Records for the exercise:
********

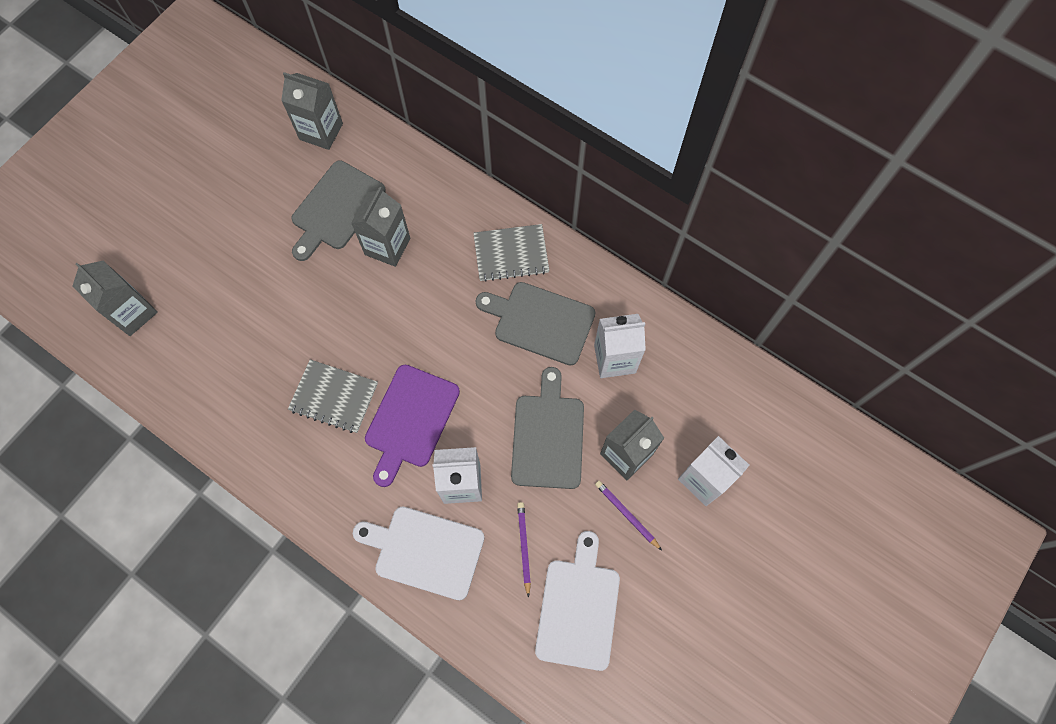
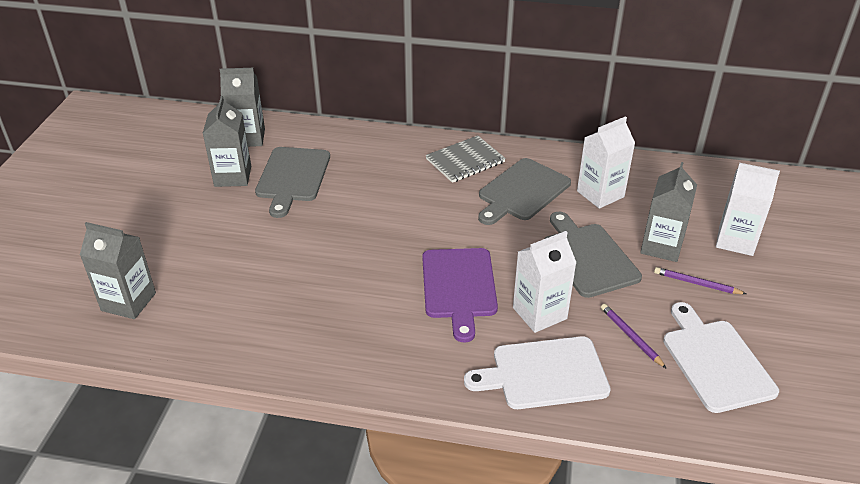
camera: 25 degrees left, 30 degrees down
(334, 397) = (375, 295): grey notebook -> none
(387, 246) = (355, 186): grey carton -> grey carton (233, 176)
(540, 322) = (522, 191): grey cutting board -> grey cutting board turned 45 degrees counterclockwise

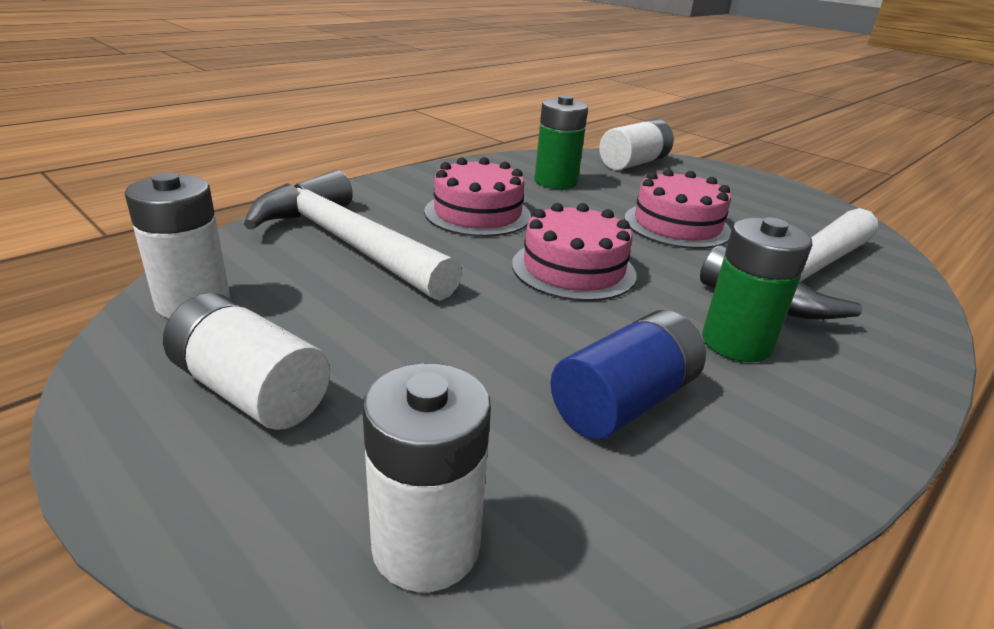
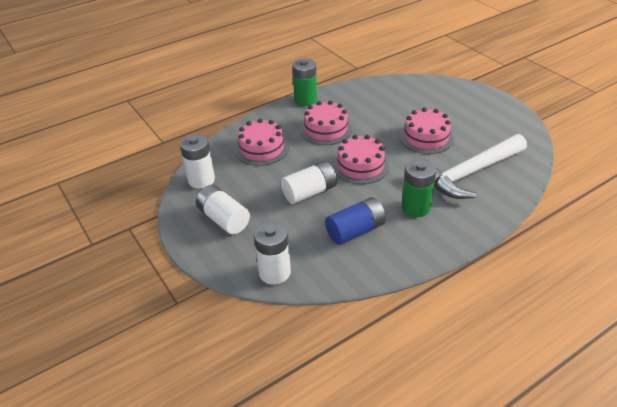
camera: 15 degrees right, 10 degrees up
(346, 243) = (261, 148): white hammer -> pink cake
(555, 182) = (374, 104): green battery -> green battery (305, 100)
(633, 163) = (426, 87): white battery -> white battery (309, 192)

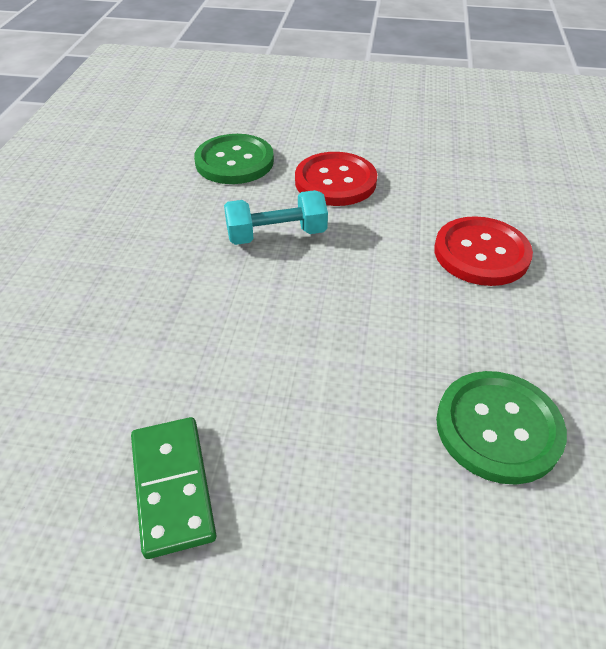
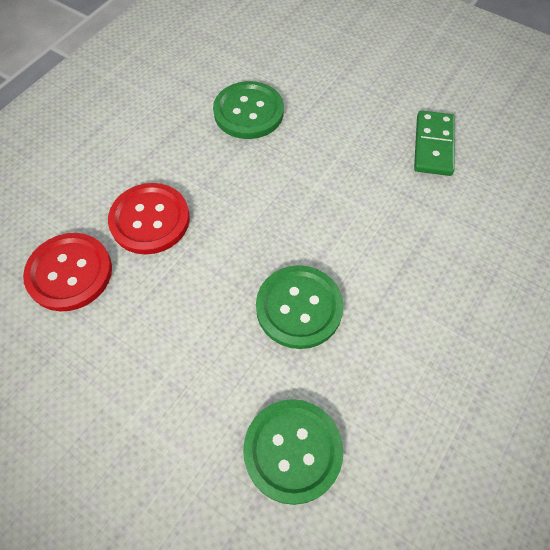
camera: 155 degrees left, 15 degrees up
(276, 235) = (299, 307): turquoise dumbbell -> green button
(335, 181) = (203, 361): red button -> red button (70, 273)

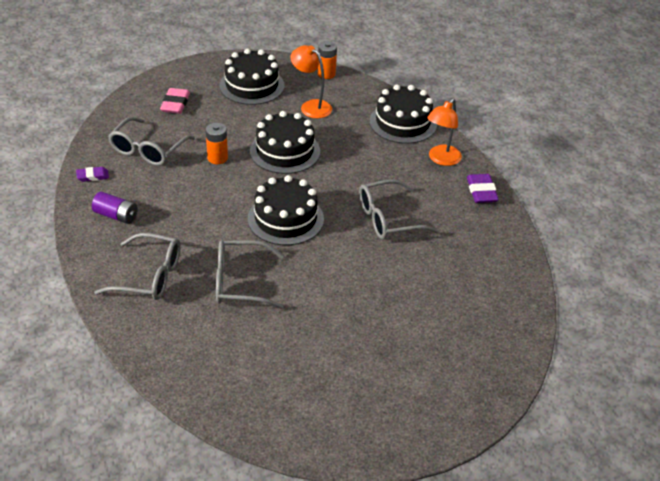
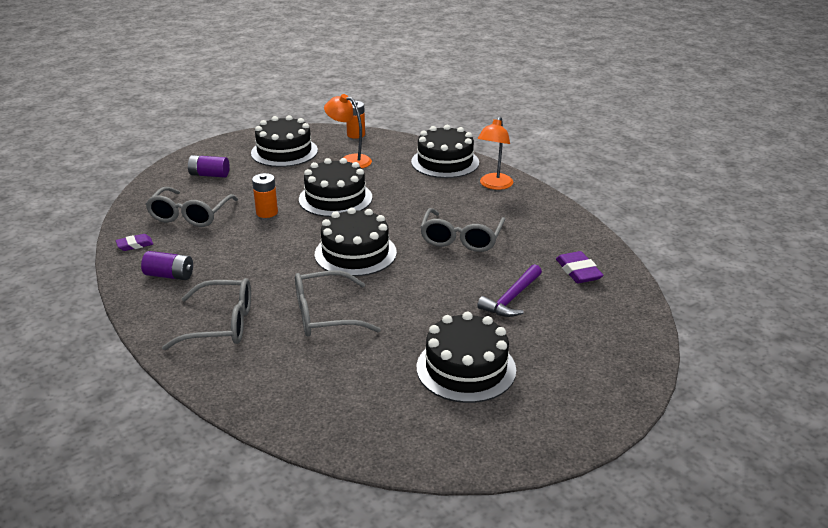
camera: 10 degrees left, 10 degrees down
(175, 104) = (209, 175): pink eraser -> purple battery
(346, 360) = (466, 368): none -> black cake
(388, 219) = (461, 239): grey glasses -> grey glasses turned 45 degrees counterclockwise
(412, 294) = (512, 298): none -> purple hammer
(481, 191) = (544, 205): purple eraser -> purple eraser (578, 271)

********

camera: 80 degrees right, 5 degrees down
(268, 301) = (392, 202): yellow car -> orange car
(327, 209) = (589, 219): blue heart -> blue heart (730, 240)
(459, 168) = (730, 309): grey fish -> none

********

Task to complete: Every line in the records above with the string "battery" in it should be shown.

Solution for this exercise:
(555, 182) = (374, 104): green battery -> green battery (305, 100)
(633, 163) = (426, 87): white battery -> white battery (309, 192)
(175, 104) = (209, 175): pink eraser -> purple battery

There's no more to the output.